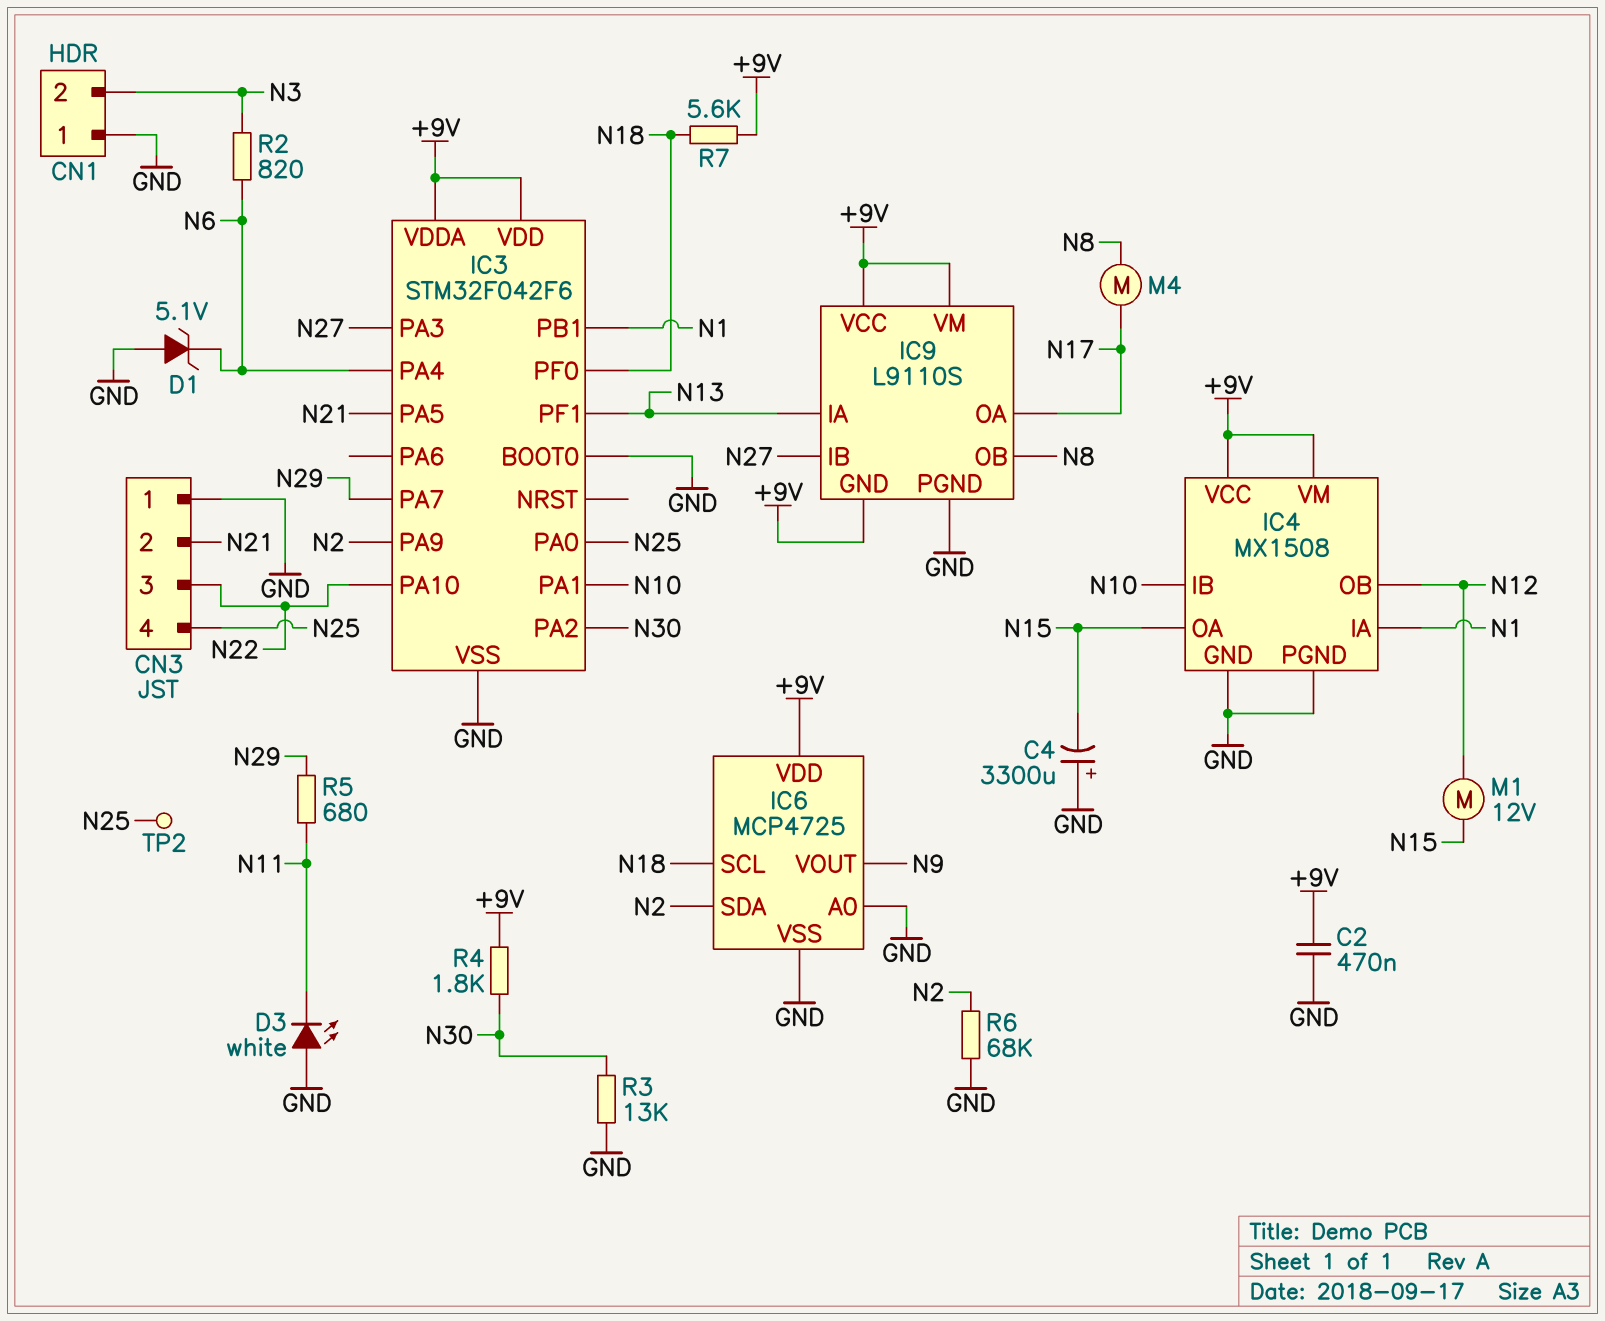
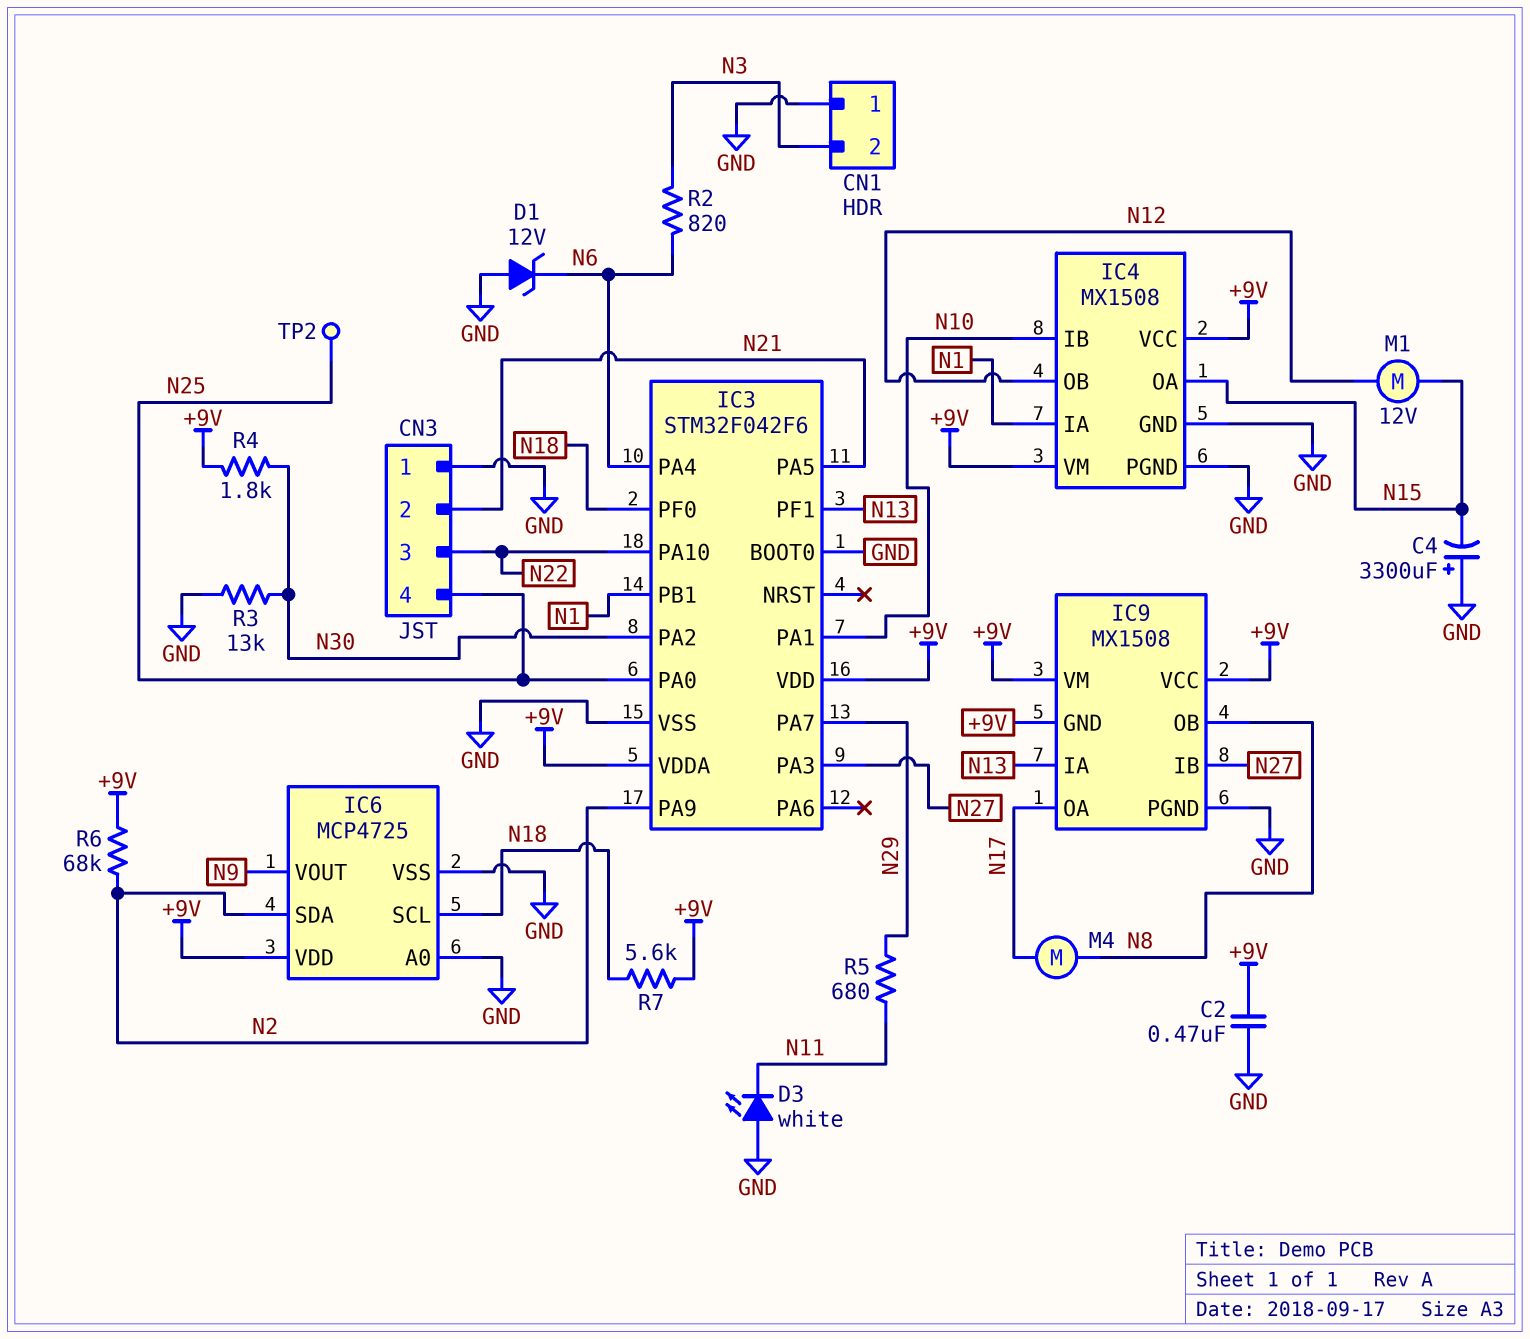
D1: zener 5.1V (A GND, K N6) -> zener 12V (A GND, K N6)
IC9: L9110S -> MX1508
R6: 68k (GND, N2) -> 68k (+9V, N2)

* * *

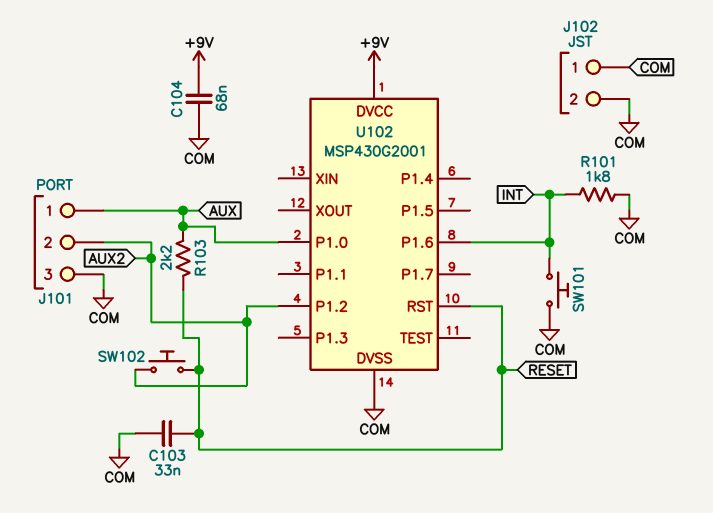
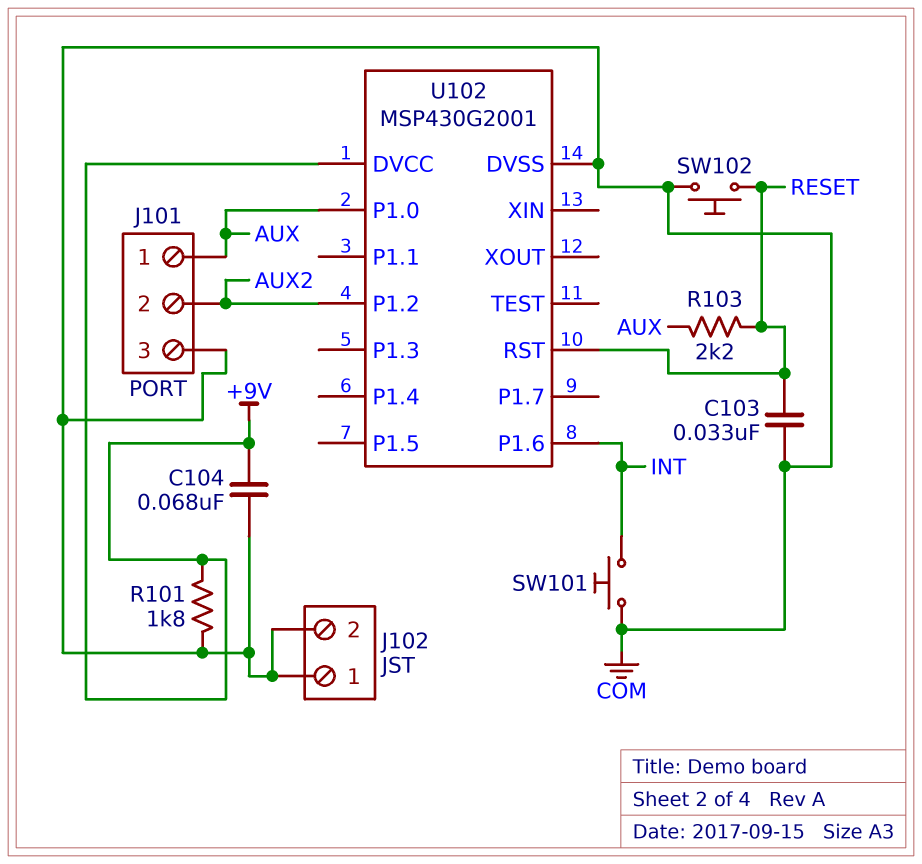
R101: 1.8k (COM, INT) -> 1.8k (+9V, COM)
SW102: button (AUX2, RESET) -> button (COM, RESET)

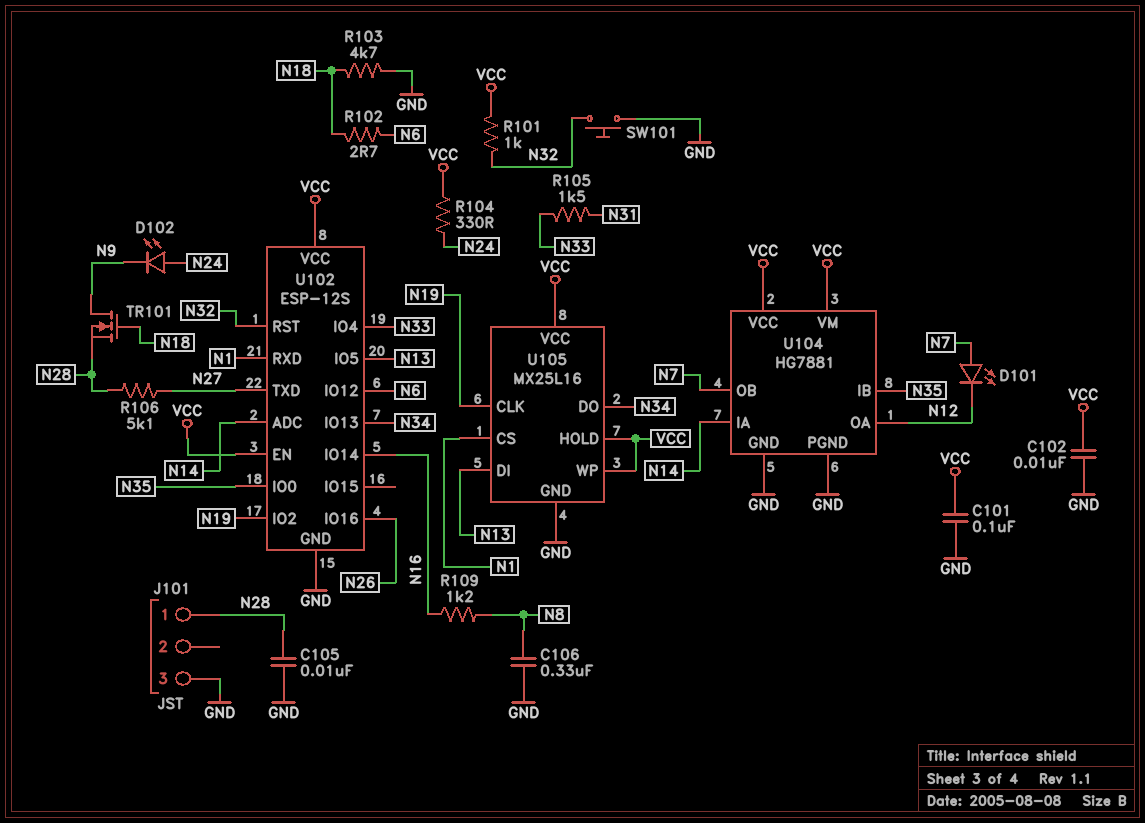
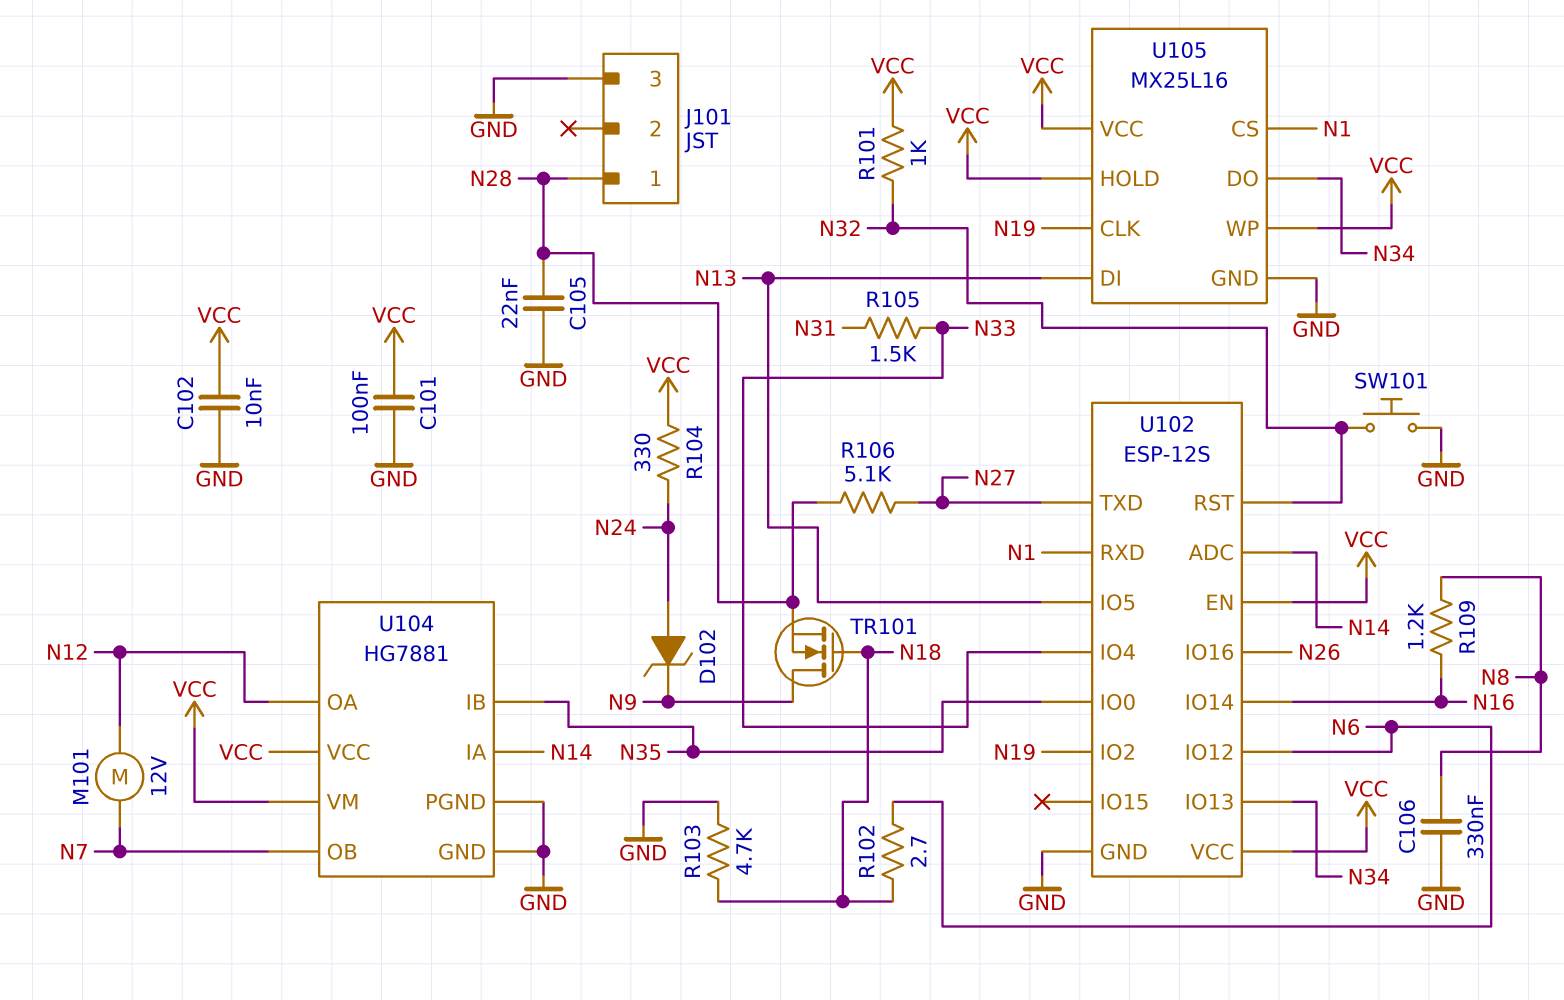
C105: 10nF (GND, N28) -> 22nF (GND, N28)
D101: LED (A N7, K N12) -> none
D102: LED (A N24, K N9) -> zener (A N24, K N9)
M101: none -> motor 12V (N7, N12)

• [EXERCISE AIM]
Take from the material above the lines running from the one with "D102: LED (A" through the one with "M101: none -> motor 12V (N7, N12)", and repeat them exactly, with nothing else.

• [SOLUTION]
D102: LED (A N24, K N9) -> zener (A N24, K N9)
M101: none -> motor 12V (N7, N12)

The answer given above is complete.